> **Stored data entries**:
┌──
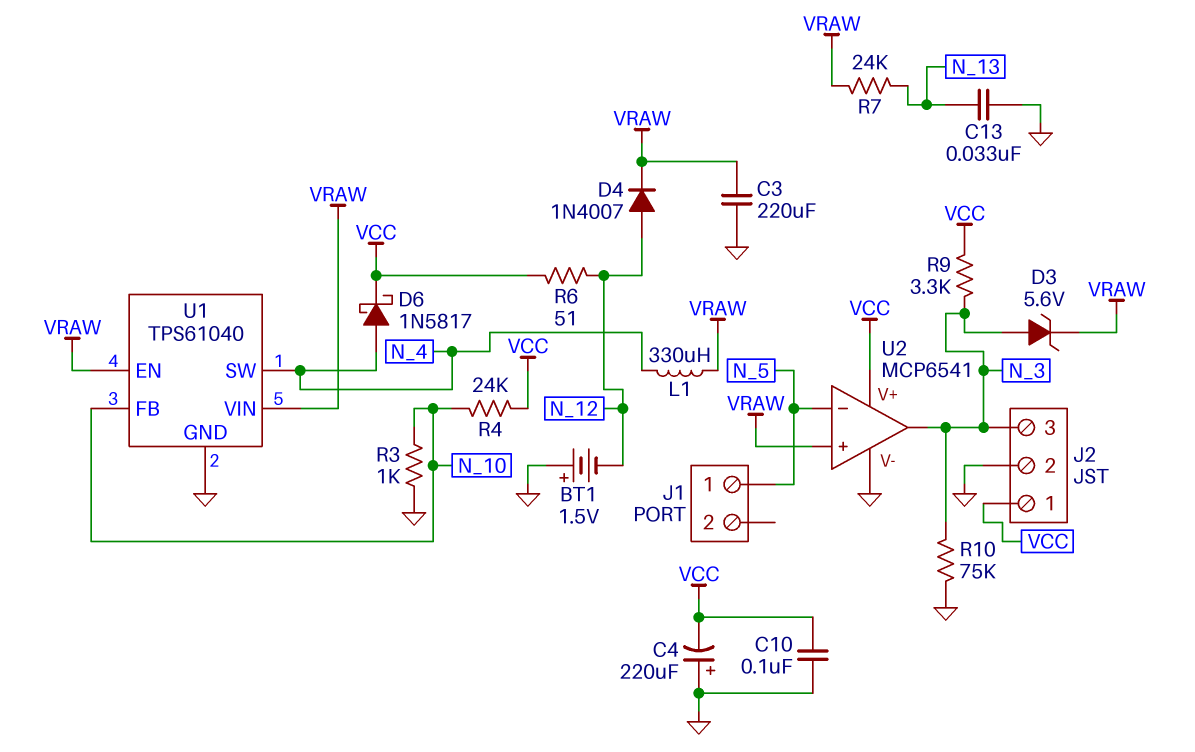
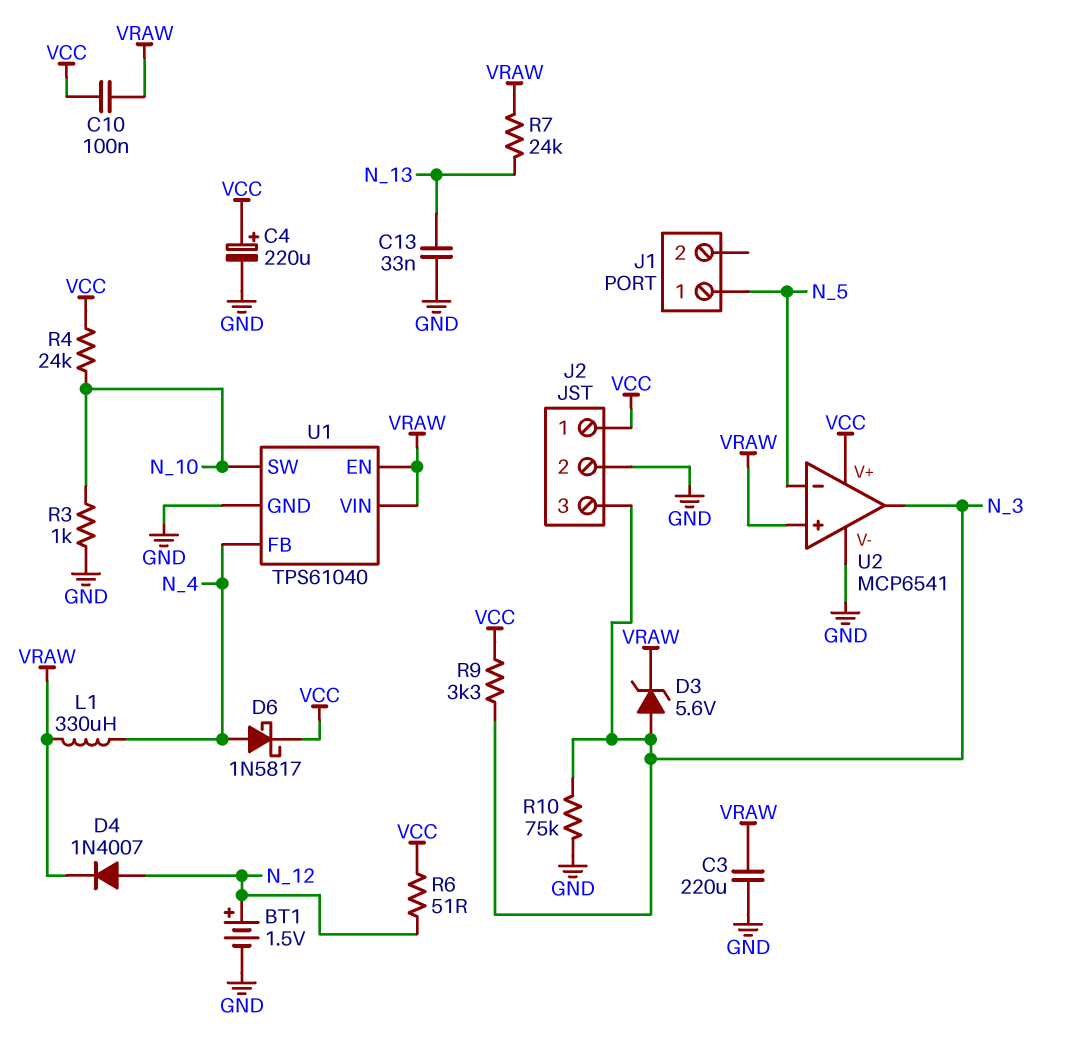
BT1: 1.5V (plus GND, minus N_12) -> 1.5V (plus N_12, minus GND)
C4: 220uF (plus GND, minus VCC) -> 220uF (plus VCC, minus GND)
C10: 100nF (GND, VCC) -> 100nF (VCC, VRAW)
U1 pin FB: N_10 -> N_4
U1 pin SW: N_4 -> N_10

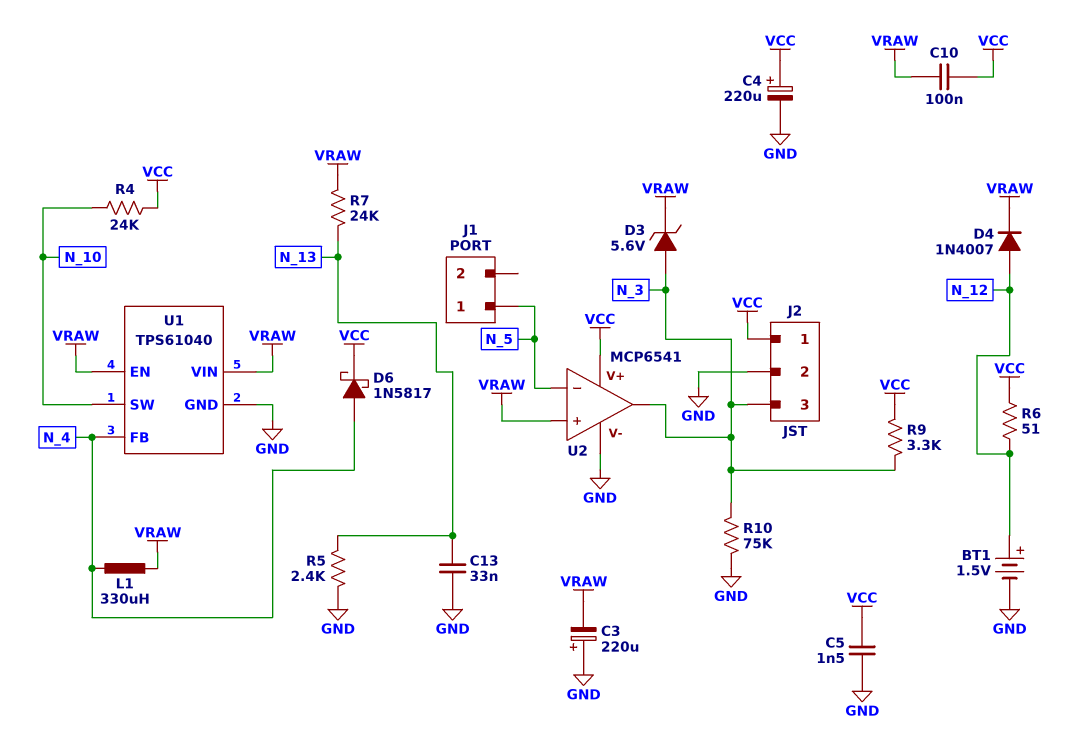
C3: 220uF (GND, VRAW) -> 220uF (plus GND, minus VRAW)
C5: none -> 1.5nF (GND, VCC)
R3: 1k (GND, N_10) -> none
R5: none -> 2.4k (GND, N_13)

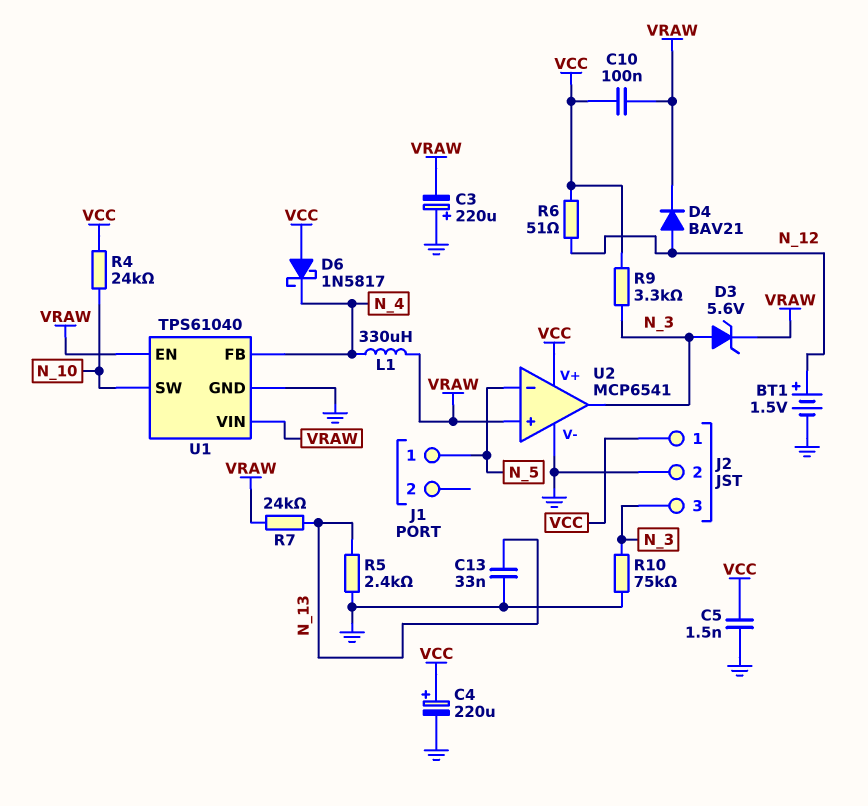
D4: diode 1N4007 (A N_12, K VRAW) -> diode BAV21 (A N_12, K VRAW)
D6: schottky 1N5817 (A N_4, K VCC) -> schottky 1N5817 (A VCC, K N_4)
└──
> **ABOUT THIS EXERCISE**:
If a line in the entries above includes "minus", count it; report the total alone.

> **WRITTEN SOLUTION**:
3